**Records:**
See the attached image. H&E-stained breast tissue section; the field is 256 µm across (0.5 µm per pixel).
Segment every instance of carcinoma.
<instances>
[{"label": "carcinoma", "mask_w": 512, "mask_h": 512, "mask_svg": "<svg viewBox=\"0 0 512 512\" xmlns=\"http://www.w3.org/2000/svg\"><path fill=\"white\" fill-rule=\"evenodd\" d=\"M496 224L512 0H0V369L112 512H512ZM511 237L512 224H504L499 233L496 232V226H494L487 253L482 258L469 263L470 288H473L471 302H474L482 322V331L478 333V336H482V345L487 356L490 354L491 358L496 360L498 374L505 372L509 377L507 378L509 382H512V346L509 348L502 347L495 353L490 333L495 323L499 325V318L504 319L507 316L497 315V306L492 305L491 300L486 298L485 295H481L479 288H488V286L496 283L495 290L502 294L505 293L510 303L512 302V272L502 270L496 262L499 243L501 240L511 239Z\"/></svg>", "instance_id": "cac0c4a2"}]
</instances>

**Exercise details:** Output each record precisely as given.

**Task response:**
See the attached image. H&E-stained breast tissue section; the field is 256 µm across (0.5 µm per pixel).
Segment every instance of carcinoma.
<instances>
[{"label": "carcinoma", "mask_w": 512, "mask_h": 512, "mask_svg": "<svg viewBox=\"0 0 512 512\" xmlns=\"http://www.w3.org/2000/svg\"><path fill=\"white\" fill-rule=\"evenodd\" d=\"M496 224L512 0H0V369L112 512H512ZM511 237L512 224H504L499 233L496 232V226H494L487 253L482 258L469 263L470 288H473L471 302H474L482 322V331L478 333V336H482V345L487 356L490 354L491 358L496 360L498 374L505 372L509 377L507 378L509 382H512V346L509 348L502 347L495 353L490 333L495 323L499 325V318L504 319L507 316L497 315V306L492 305L491 300L486 298L485 295H481L479 288H488V286L496 283L495 290L502 294L505 293L510 303L512 302V272L502 270L496 262L499 243L501 240L511 239Z\"/></svg>", "instance_id": "cac0c4a2"}]
</instances>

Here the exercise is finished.